Each line of the listing must be transcribed exactly, except for the images, which should be excluded.

**DATA SEGMENT:**
-- Opening Marker --

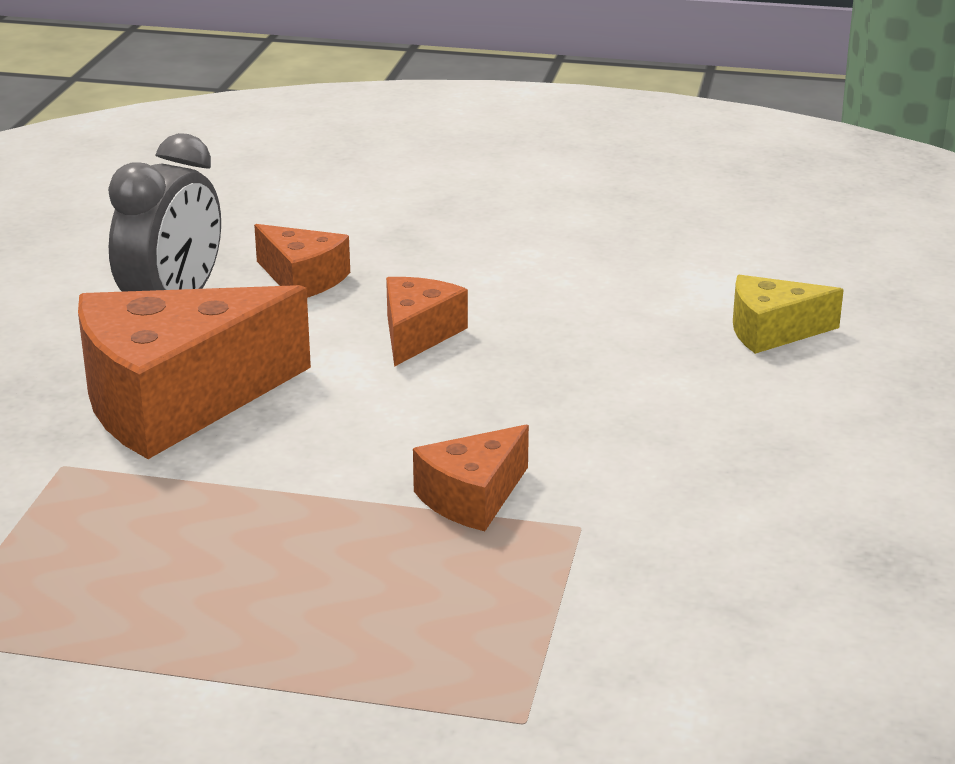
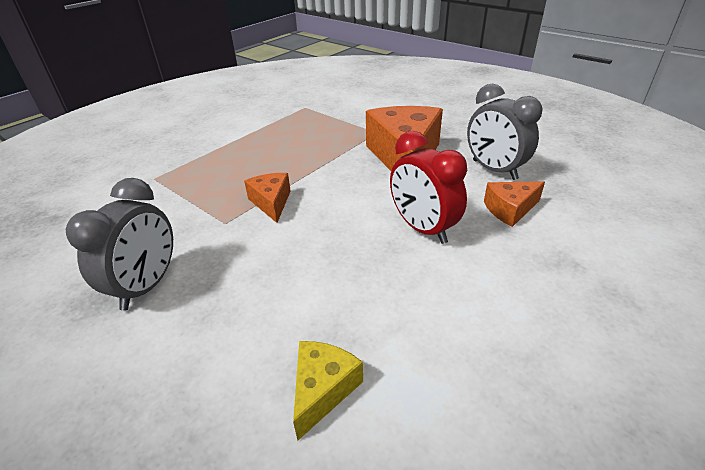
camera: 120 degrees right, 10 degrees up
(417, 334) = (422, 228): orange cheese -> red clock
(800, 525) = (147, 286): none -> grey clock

-- Closing Marker --

**ANSWER TO THE EXERCISE:**
camera: 120 degrees right, 10 degrees up
(417, 334) = (422, 228): orange cheese -> red clock
(800, 525) = (147, 286): none -> grey clock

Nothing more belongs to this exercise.